(Image change detection data)
******************************

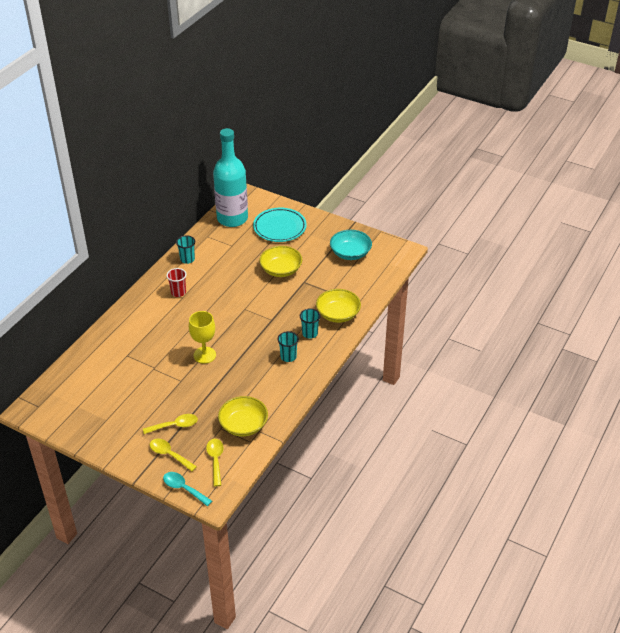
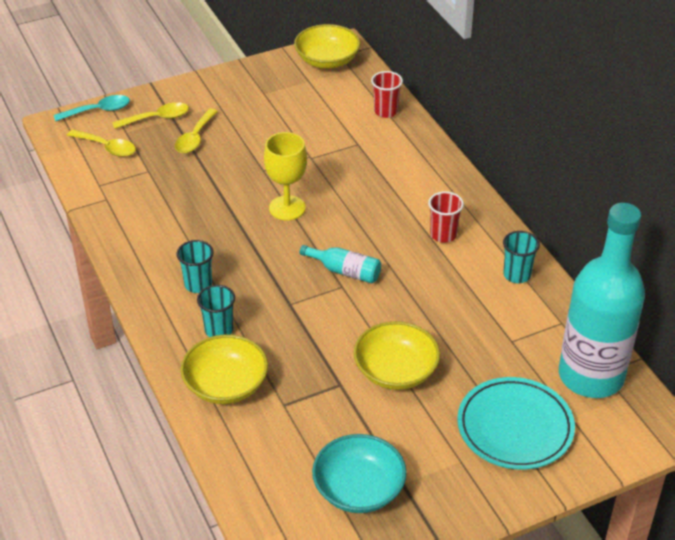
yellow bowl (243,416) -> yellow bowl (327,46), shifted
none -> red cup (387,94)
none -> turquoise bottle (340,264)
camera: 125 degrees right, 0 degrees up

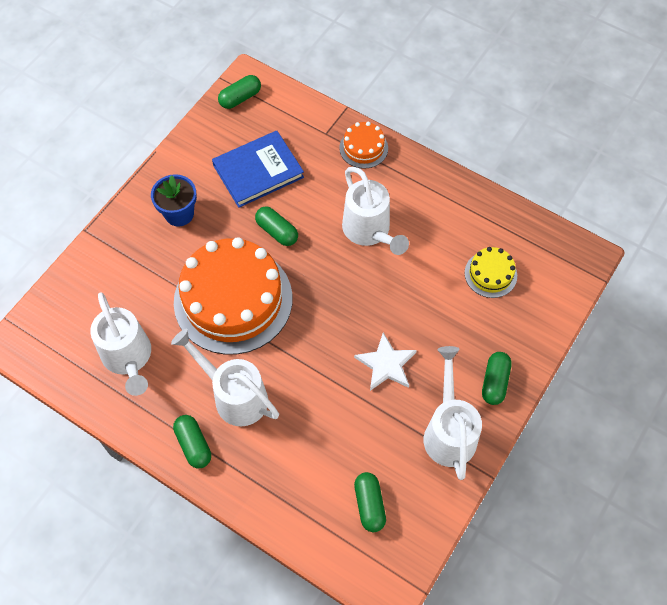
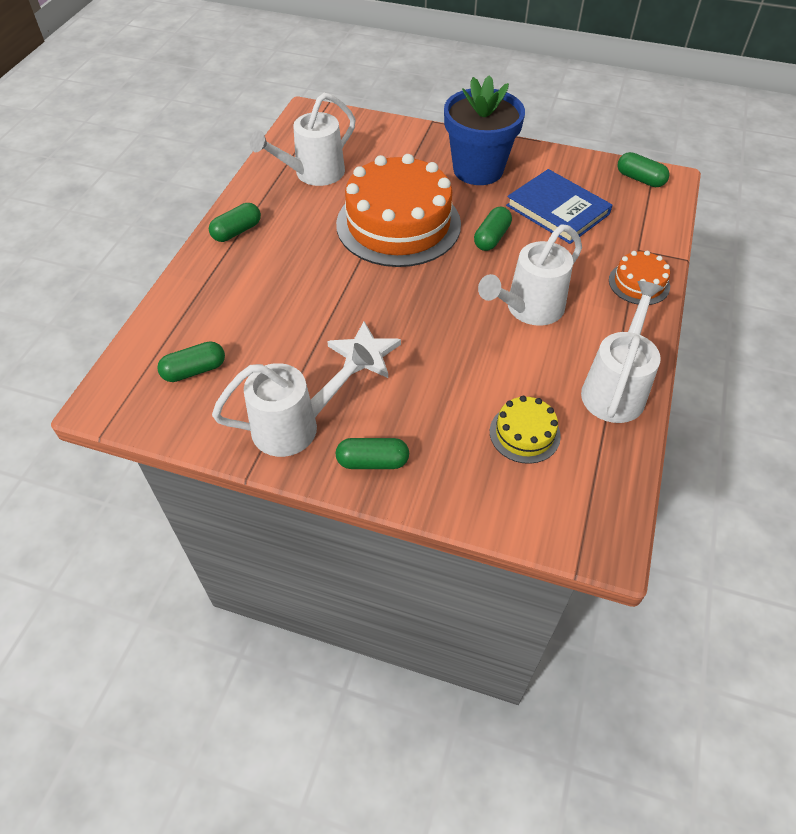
blue flower pot (174,200) -> blue flower pot (484,130), x1.68
white watering can (225,377) -> white watering can (622,352), shifted
camera: 75 degrees right, 10 degrees down

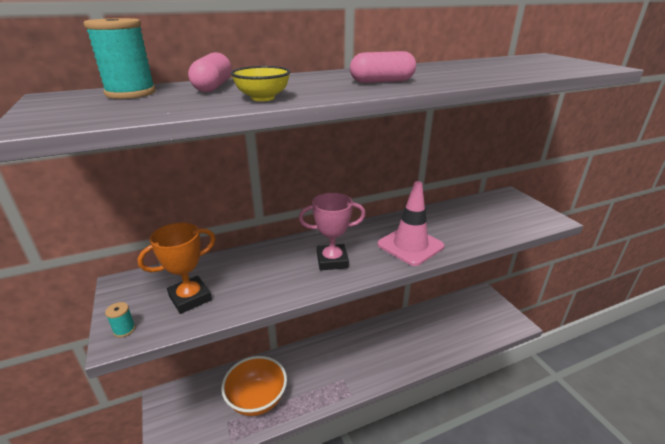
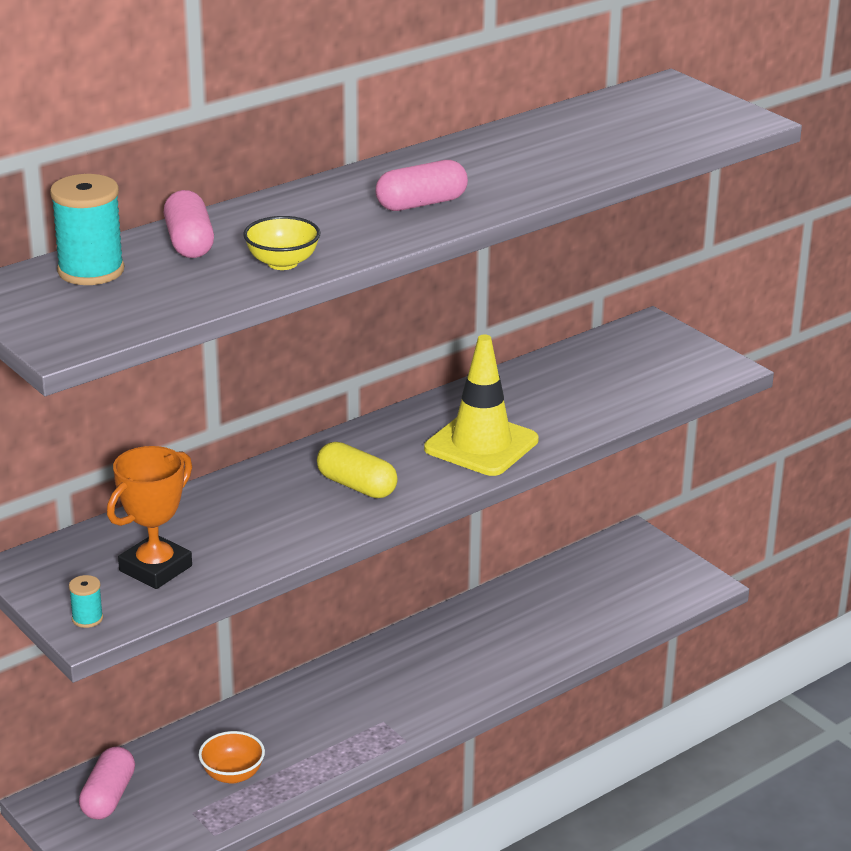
pink traffic cone (410,223) -> yellow traffic cone (481,405)
pink trophy (332,231) -> yellow capsule (357,470)
orange bowl (254,386) -> orange bowl (232,757), x0.55
none -> pink capsule (107,782)
camera: 15 degrees left, 0 degrees up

******************************

Copy every record above exactly as written, but leave out the pictures.

_Result below_.
yellow bowl (243,416) -> yellow bowl (327,46), shifted
none -> red cup (387,94)
none -> turquoise bottle (340,264)
camera: 125 degrees right, 0 degrees up

blue flower pot (174,200) -> blue flower pot (484,130), x1.68
white watering can (225,377) -> white watering can (622,352), shifted
camera: 75 degrees right, 10 degrees down

pink traffic cone (410,223) -> yellow traffic cone (481,405)
pink trophy (332,231) -> yellow capsule (357,470)
orange bowl (254,386) -> orange bowl (232,757), x0.55
none -> pink capsule (107,782)
camera: 15 degrees left, 0 degrees up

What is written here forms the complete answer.